WHAT TO DO: I would like the entries transcribed word for word, please, with the pictures removed.

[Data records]
== Segment start ==

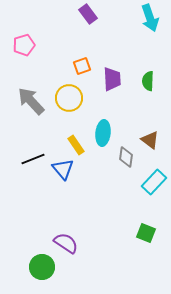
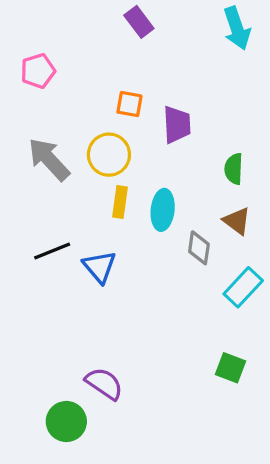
orange square: (82, 66) -> (129, 104), turned 30
green semicircle: (148, 81) -> (234, 169), moved
yellow rectangle: (76, 145) -> (120, 202), moved, turned 42

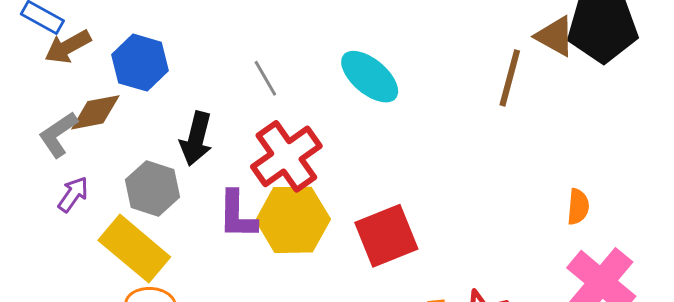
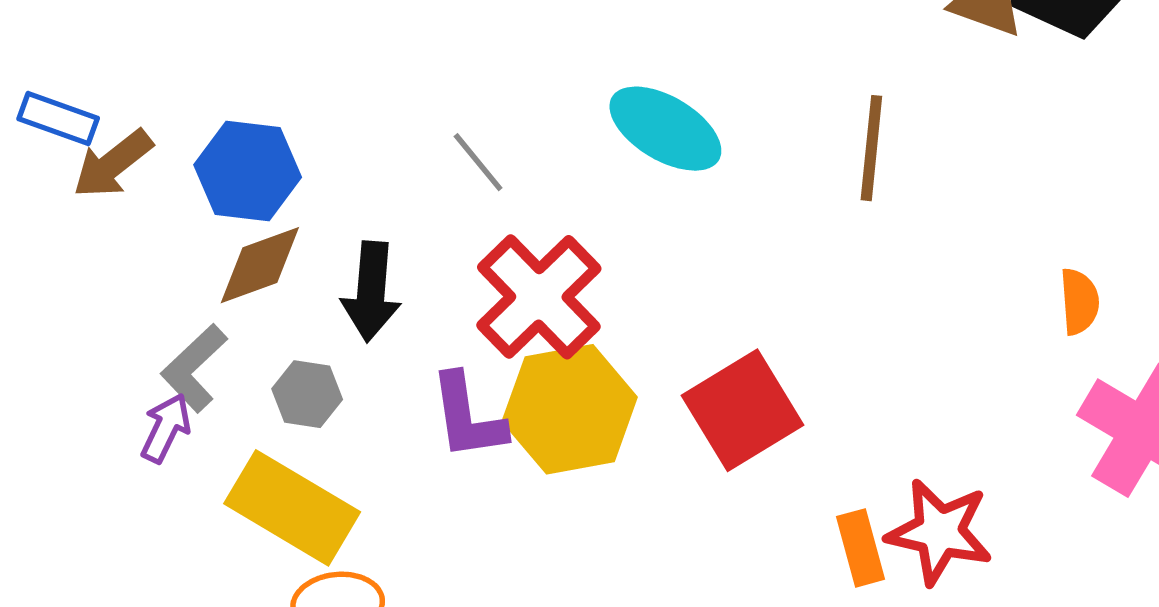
brown line: (510, 78) -> (871, 148), moved
brown diamond: (95, 112) -> (260, 265), moved
gray L-shape: (58, 134) -> (194, 368), moved
gray hexagon: (153, 188) -> (307, 394), size x0.7

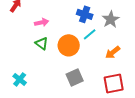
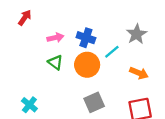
blue cross: (85, 14) -> (86, 38), moved
orange arrow: (113, 52) -> (139, 73), turned -119

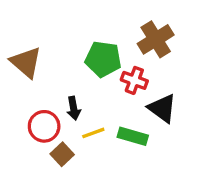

== Segment end ==

YOUR SOLUTION:
orange square: (82, 66) -> (129, 104), turned 30
green semicircle: (148, 81) -> (234, 169), moved
yellow rectangle: (76, 145) -> (120, 202), moved, turned 42

brown line: (510, 78) -> (871, 148), moved
brown diamond: (95, 112) -> (260, 265), moved
gray L-shape: (58, 134) -> (194, 368), moved
gray hexagon: (153, 188) -> (307, 394), size x0.7

blue cross: (85, 14) -> (86, 38), moved
orange arrow: (113, 52) -> (139, 73), turned -119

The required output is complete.